--- Work item ---
With the line containing "cyan brick F7" as the starting point, write out each line exactly through the final line of the listing, both ends included.

--- Supplied information ---
····················
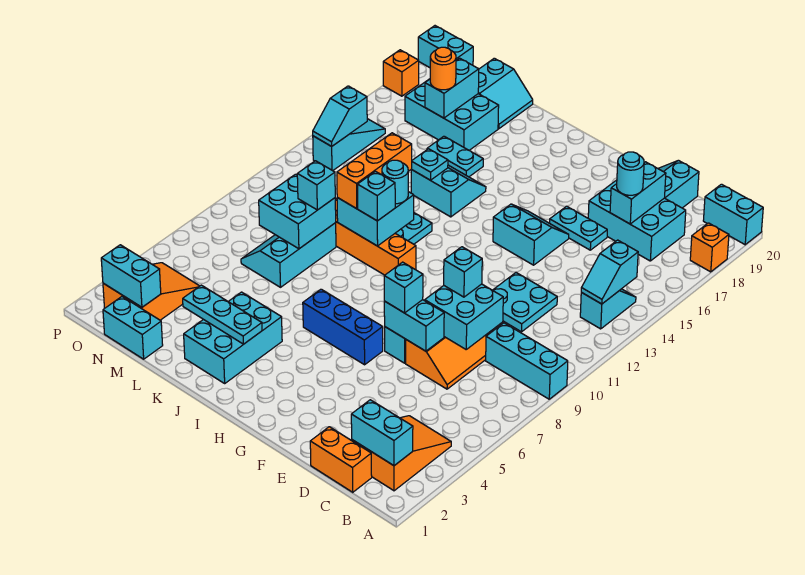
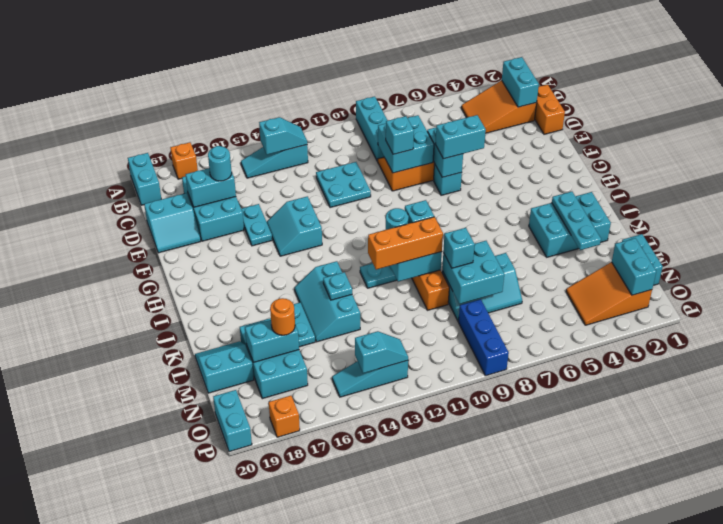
cyan slope B13:B14 level 1 top 13 -> cyan slope B13:B15 level 1 top 13
cyan brick F7 level 3 -> cyan brick F6:F7 level 3
blue brick G6:I6 level 1 -> blue brick N9:P9 level 1
cyan slope J14:K15 level 1 top 14 -> cyan slope J14:L15 level 1 top 14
····················
--- Answer space ---
cyan brick F7 level 3 -> cyan brick F6:F7 level 3
blue brick G6:I6 level 1 -> blue brick N9:P9 level 1
cyan slope J14:K15 level 1 top 14 -> cyan slope J14:L15 level 1 top 14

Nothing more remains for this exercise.